-------- Data to use
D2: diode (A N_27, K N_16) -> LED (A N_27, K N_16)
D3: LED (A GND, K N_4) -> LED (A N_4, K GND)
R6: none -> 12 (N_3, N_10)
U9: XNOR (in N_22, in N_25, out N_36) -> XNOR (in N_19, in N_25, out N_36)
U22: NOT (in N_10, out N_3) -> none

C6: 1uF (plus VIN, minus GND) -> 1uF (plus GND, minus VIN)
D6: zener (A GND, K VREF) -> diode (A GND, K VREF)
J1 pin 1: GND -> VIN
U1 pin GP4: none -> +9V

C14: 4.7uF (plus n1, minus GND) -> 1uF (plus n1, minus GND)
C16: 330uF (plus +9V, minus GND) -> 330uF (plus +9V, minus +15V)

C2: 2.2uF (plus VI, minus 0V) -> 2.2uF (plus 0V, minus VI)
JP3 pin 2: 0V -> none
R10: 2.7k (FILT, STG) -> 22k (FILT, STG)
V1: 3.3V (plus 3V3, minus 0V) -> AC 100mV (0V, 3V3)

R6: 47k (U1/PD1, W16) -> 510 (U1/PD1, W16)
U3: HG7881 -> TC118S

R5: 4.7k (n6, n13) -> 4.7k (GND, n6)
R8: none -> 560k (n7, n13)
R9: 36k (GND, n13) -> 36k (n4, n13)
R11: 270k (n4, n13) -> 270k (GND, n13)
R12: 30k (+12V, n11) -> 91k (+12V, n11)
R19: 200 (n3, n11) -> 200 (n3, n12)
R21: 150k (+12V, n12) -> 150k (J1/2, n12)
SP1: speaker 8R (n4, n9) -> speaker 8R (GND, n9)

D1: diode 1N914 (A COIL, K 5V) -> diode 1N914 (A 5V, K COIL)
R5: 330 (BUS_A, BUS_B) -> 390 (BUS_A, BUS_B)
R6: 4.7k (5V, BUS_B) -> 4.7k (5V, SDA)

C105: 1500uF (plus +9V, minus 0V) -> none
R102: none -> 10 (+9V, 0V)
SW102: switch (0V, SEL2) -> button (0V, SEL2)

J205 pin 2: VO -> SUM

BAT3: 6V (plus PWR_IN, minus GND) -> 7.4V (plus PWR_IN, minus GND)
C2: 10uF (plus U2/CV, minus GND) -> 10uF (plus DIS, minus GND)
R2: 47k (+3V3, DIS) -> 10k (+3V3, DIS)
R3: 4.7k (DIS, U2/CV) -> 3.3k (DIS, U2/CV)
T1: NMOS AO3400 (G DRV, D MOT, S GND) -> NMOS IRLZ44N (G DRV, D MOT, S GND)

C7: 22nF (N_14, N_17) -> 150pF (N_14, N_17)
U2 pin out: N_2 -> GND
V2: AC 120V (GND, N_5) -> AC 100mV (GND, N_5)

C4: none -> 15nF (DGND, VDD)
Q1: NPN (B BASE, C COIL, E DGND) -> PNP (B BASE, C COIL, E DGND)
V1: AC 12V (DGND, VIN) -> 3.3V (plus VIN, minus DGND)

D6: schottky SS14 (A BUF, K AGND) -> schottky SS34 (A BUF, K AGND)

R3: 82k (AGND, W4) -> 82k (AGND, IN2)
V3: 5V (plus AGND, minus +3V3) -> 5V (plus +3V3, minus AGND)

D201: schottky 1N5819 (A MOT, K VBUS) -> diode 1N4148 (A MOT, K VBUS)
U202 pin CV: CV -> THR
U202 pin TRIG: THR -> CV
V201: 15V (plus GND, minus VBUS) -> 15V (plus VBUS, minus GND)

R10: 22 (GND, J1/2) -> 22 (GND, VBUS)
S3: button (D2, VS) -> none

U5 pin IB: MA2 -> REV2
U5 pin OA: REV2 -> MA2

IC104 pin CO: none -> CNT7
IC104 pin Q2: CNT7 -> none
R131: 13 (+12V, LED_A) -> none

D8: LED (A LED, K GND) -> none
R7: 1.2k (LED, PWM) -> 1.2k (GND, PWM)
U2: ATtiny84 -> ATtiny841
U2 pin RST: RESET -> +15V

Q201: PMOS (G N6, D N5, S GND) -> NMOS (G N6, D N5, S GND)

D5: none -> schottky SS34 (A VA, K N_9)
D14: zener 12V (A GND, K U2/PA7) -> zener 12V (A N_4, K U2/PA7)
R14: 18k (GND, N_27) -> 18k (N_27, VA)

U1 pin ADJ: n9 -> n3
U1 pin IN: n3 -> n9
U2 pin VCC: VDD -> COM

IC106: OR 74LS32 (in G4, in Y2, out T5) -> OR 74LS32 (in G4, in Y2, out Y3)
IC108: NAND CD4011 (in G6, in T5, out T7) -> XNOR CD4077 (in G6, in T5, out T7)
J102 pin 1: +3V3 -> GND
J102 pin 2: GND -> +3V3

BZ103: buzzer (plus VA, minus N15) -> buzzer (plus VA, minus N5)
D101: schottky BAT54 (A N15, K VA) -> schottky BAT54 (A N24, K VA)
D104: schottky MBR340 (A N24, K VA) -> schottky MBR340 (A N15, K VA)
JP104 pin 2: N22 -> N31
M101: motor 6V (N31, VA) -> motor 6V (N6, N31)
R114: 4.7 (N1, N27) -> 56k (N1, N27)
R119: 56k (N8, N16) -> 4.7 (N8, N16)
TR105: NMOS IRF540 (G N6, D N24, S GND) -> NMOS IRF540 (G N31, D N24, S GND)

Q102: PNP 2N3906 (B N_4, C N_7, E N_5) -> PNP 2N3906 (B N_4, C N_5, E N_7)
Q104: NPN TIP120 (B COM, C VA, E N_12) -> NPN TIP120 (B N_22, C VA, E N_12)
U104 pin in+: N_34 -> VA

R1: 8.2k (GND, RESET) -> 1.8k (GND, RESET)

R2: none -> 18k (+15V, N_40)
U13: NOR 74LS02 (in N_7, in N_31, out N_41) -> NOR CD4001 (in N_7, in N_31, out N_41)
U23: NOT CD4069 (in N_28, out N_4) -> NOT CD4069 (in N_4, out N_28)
----------------
Work instructions
In full and without change, transcribe the entries.

Result
D2: diode (A N_27, K N_16) -> LED (A N_27, K N_16)
D3: LED (A GND, K N_4) -> LED (A N_4, K GND)
R6: none -> 12 (N_3, N_10)
U9: XNOR (in N_22, in N_25, out N_36) -> XNOR (in N_19, in N_25, out N_36)
U22: NOT (in N_10, out N_3) -> none

C6: 1uF (plus VIN, minus GND) -> 1uF (plus GND, minus VIN)
D6: zener (A GND, K VREF) -> diode (A GND, K VREF)
J1 pin 1: GND -> VIN
U1 pin GP4: none -> +9V

C14: 4.7uF (plus n1, minus GND) -> 1uF (plus n1, minus GND)
C16: 330uF (plus +9V, minus GND) -> 330uF (plus +9V, minus +15V)

C2: 2.2uF (plus VI, minus 0V) -> 2.2uF (plus 0V, minus VI)
JP3 pin 2: 0V -> none
R10: 2.7k (FILT, STG) -> 22k (FILT, STG)
V1: 3.3V (plus 3V3, minus 0V) -> AC 100mV (0V, 3V3)

R6: 47k (U1/PD1, W16) -> 510 (U1/PD1, W16)
U3: HG7881 -> TC118S

R5: 4.7k (n6, n13) -> 4.7k (GND, n6)
R8: none -> 560k (n7, n13)
R9: 36k (GND, n13) -> 36k (n4, n13)
R11: 270k (n4, n13) -> 270k (GND, n13)
R12: 30k (+12V, n11) -> 91k (+12V, n11)
R19: 200 (n3, n11) -> 200 (n3, n12)
R21: 150k (+12V, n12) -> 150k (J1/2, n12)
SP1: speaker 8R (n4, n9) -> speaker 8R (GND, n9)

D1: diode 1N914 (A COIL, K 5V) -> diode 1N914 (A 5V, K COIL)
R5: 330 (BUS_A, BUS_B) -> 390 (BUS_A, BUS_B)
R6: 4.7k (5V, BUS_B) -> 4.7k (5V, SDA)

C105: 1500uF (plus +9V, minus 0V) -> none
R102: none -> 10 (+9V, 0V)
SW102: switch (0V, SEL2) -> button (0V, SEL2)

J205 pin 2: VO -> SUM

BAT3: 6V (plus PWR_IN, minus GND) -> 7.4V (plus PWR_IN, minus GND)
C2: 10uF (plus U2/CV, minus GND) -> 10uF (plus DIS, minus GND)
R2: 47k (+3V3, DIS) -> 10k (+3V3, DIS)
R3: 4.7k (DIS, U2/CV) -> 3.3k (DIS, U2/CV)
T1: NMOS AO3400 (G DRV, D MOT, S GND) -> NMOS IRLZ44N (G DRV, D MOT, S GND)

C7: 22nF (N_14, N_17) -> 150pF (N_14, N_17)
U2 pin out: N_2 -> GND
V2: AC 120V (GND, N_5) -> AC 100mV (GND, N_5)

C4: none -> 15nF (DGND, VDD)
Q1: NPN (B BASE, C COIL, E DGND) -> PNP (B BASE, C COIL, E DGND)
V1: AC 12V (DGND, VIN) -> 3.3V (plus VIN, minus DGND)

D6: schottky SS14 (A BUF, K AGND) -> schottky SS34 (A BUF, K AGND)

R3: 82k (AGND, W4) -> 82k (AGND, IN2)
V3: 5V (plus AGND, minus +3V3) -> 5V (plus +3V3, minus AGND)

D201: schottky 1N5819 (A MOT, K VBUS) -> diode 1N4148 (A MOT, K VBUS)
U202 pin CV: CV -> THR
U202 pin TRIG: THR -> CV
V201: 15V (plus GND, minus VBUS) -> 15V (plus VBUS, minus GND)

R10: 22 (GND, J1/2) -> 22 (GND, VBUS)
S3: button (D2, VS) -> none

U5 pin IB: MA2 -> REV2
U5 pin OA: REV2 -> MA2

IC104 pin CO: none -> CNT7
IC104 pin Q2: CNT7 -> none
R131: 13 (+12V, LED_A) -> none

D8: LED (A LED, K GND) -> none
R7: 1.2k (LED, PWM) -> 1.2k (GND, PWM)
U2: ATtiny84 -> ATtiny841
U2 pin RST: RESET -> +15V

Q201: PMOS (G N6, D N5, S GND) -> NMOS (G N6, D N5, S GND)

D5: none -> schottky SS34 (A VA, K N_9)
D14: zener 12V (A GND, K U2/PA7) -> zener 12V (A N_4, K U2/PA7)
R14: 18k (GND, N_27) -> 18k (N_27, VA)

U1 pin ADJ: n9 -> n3
U1 pin IN: n3 -> n9
U2 pin VCC: VDD -> COM

IC106: OR 74LS32 (in G4, in Y2, out T5) -> OR 74LS32 (in G4, in Y2, out Y3)
IC108: NAND CD4011 (in G6, in T5, out T7) -> XNOR CD4077 (in G6, in T5, out T7)
J102 pin 1: +3V3 -> GND
J102 pin 2: GND -> +3V3

BZ103: buzzer (plus VA, minus N15) -> buzzer (plus VA, minus N5)
D101: schottky BAT54 (A N15, K VA) -> schottky BAT54 (A N24, K VA)
D104: schottky MBR340 (A N24, K VA) -> schottky MBR340 (A N15, K VA)
JP104 pin 2: N22 -> N31
M101: motor 6V (N31, VA) -> motor 6V (N6, N31)
R114: 4.7 (N1, N27) -> 56k (N1, N27)
R119: 56k (N8, N16) -> 4.7 (N8, N16)
TR105: NMOS IRF540 (G N6, D N24, S GND) -> NMOS IRF540 (G N31, D N24, S GND)

Q102: PNP 2N3906 (B N_4, C N_7, E N_5) -> PNP 2N3906 (B N_4, C N_5, E N_7)
Q104: NPN TIP120 (B COM, C VA, E N_12) -> NPN TIP120 (B N_22, C VA, E N_12)
U104 pin in+: N_34 -> VA

R1: 8.2k (GND, RESET) -> 1.8k (GND, RESET)

R2: none -> 18k (+15V, N_40)
U13: NOR 74LS02 (in N_7, in N_31, out N_41) -> NOR CD4001 (in N_7, in N_31, out N_41)
U23: NOT CD4069 (in N_28, out N_4) -> NOT CD4069 (in N_4, out N_28)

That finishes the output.